__Problem to work on__.
Reproduce all entries precisely, down to the last character.

[Records drawn from a dataset]

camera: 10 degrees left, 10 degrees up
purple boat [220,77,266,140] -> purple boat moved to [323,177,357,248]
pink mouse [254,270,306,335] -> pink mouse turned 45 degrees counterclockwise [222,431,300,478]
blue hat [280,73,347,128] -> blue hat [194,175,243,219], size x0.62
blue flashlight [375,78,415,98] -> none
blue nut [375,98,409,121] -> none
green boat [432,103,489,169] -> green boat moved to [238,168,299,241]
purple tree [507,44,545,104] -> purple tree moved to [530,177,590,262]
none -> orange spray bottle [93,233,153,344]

__Response box__.
camera: 10 degrees left, 10 degrees up
purple boat [220,77,266,140] -> purple boat moved to [323,177,357,248]
pink mouse [254,270,306,335] -> pink mouse turned 45 degrees counterclockwise [222,431,300,478]
blue hat [280,73,347,128] -> blue hat [194,175,243,219], size x0.62
blue flashlight [375,78,415,98] -> none
blue nut [375,98,409,121] -> none
green boat [432,103,489,169] -> green boat moved to [238,168,299,241]
purple tree [507,44,545,104] -> purple tree moved to [530,177,590,262]
none -> orange spray bottle [93,233,153,344]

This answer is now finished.